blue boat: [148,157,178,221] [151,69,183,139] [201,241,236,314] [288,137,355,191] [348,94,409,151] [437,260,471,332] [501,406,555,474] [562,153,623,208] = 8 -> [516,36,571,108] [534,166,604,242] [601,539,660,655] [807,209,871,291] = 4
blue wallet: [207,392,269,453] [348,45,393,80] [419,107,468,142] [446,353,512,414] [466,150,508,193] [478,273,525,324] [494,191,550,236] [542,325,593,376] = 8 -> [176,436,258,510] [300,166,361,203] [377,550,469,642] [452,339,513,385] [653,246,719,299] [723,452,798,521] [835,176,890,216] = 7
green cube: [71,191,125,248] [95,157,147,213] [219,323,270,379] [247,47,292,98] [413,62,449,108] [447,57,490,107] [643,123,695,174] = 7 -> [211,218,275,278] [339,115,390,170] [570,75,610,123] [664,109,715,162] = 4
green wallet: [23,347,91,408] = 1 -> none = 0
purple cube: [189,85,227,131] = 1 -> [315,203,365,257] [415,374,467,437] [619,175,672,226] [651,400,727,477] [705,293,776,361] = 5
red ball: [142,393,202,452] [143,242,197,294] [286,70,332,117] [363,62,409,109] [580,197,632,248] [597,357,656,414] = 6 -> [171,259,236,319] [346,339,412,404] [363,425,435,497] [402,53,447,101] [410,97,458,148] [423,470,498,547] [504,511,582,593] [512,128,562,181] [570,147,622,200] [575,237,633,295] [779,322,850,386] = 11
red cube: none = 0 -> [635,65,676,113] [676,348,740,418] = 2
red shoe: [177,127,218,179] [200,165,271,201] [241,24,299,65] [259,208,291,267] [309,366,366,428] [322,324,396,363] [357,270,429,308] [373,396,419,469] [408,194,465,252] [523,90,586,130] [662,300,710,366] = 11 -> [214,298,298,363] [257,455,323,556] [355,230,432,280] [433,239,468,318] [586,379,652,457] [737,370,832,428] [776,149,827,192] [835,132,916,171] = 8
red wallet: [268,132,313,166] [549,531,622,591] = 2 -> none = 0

☆ ☆ ☆

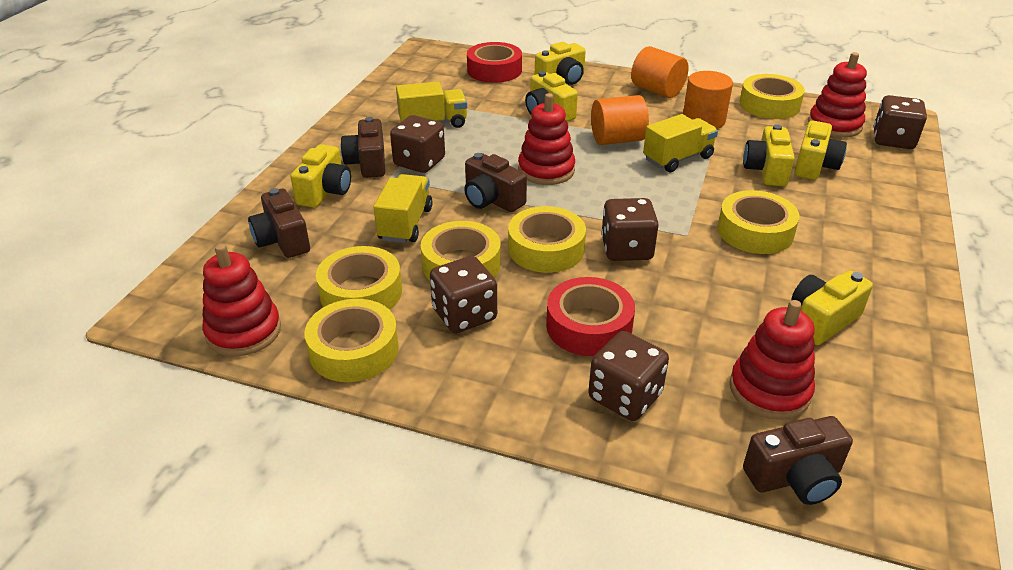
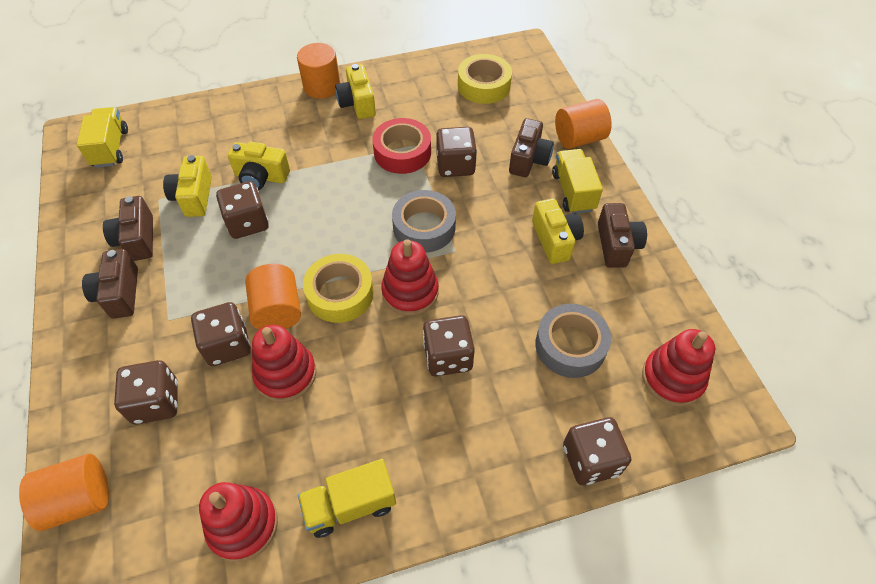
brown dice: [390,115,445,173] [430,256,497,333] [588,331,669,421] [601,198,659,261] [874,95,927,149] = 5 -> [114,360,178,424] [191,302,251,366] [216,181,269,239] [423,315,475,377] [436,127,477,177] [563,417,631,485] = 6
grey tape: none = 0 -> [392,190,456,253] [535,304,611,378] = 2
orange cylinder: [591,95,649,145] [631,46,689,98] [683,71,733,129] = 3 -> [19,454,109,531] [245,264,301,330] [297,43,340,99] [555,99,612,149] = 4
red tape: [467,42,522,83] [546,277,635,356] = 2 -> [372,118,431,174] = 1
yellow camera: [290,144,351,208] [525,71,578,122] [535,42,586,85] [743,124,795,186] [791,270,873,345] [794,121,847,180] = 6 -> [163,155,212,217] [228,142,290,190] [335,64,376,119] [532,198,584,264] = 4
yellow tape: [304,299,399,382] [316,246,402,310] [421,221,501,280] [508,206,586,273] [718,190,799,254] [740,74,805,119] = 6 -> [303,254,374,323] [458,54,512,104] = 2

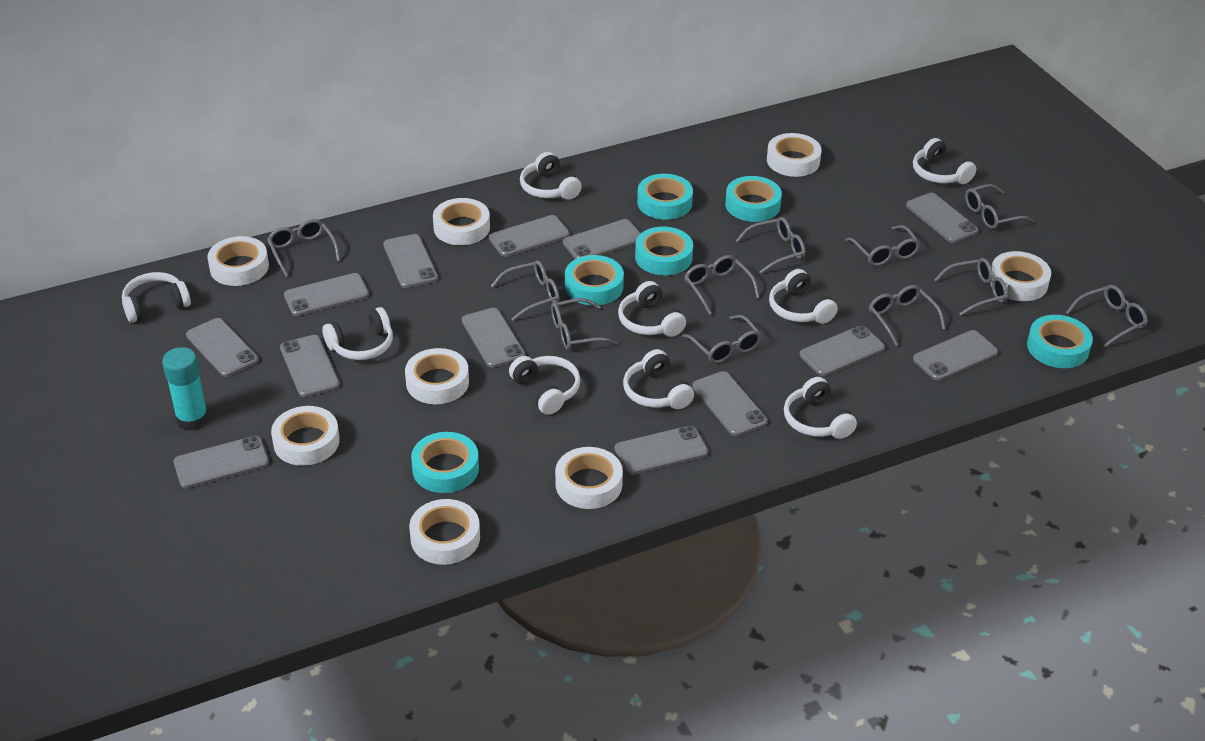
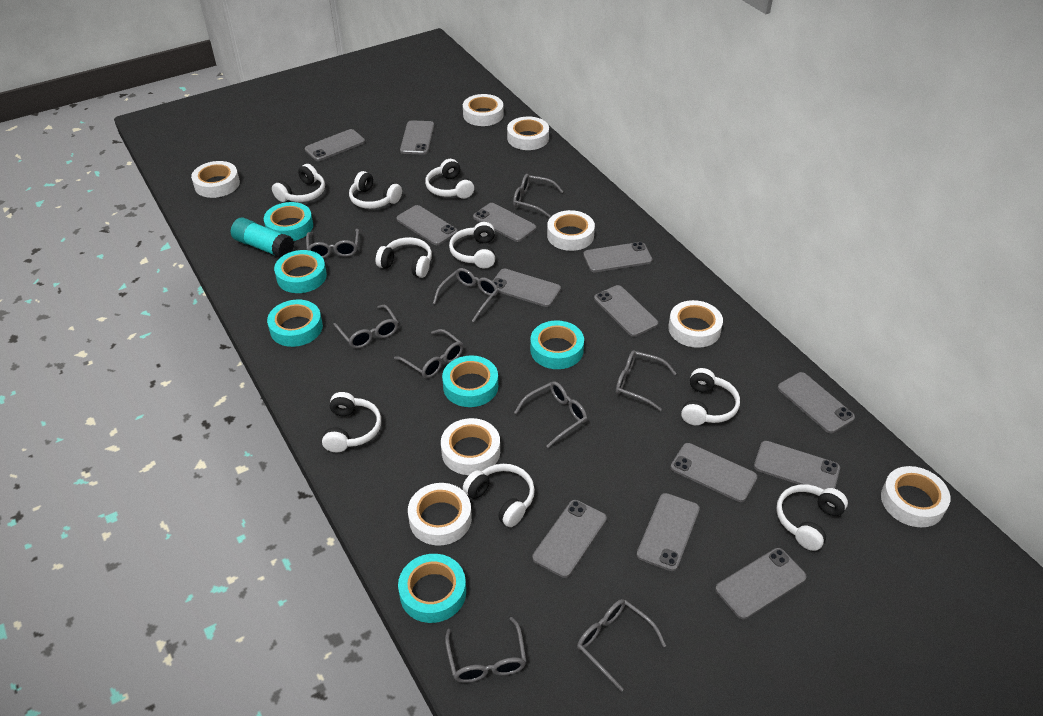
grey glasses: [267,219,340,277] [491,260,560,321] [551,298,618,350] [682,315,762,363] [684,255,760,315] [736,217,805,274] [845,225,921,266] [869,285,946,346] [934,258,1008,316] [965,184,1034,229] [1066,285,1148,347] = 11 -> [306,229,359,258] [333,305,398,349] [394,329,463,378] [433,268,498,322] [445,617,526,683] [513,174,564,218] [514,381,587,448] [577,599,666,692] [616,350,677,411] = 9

☆ ☆ ☆

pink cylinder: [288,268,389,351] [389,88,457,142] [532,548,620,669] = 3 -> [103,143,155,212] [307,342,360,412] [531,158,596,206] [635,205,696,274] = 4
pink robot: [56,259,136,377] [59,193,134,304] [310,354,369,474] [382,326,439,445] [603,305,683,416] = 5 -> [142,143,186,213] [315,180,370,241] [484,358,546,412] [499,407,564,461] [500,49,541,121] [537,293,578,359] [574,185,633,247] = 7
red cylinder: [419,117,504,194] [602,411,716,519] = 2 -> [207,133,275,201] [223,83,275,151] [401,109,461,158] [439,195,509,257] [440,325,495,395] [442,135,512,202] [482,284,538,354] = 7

☆ ☆ ☆

### Work item
Out of the listing above, reproduce exactly the lines from the one with "purple cube: [189,85,227,131]" up to and including the one with "red cube: none".

### Exercise output
purple cube: [189,85,227,131] = 1 -> [315,203,365,257] [415,374,467,437] [619,175,672,226] [651,400,727,477] [705,293,776,361] = 5
red ball: [142,393,202,452] [143,242,197,294] [286,70,332,117] [363,62,409,109] [580,197,632,248] [597,357,656,414] = 6 -> [171,259,236,319] [346,339,412,404] [363,425,435,497] [402,53,447,101] [410,97,458,148] [423,470,498,547] [504,511,582,593] [512,128,562,181] [570,147,622,200] [575,237,633,295] [779,322,850,386] = 11
red cube: none = 0 -> [635,65,676,113] [676,348,740,418] = 2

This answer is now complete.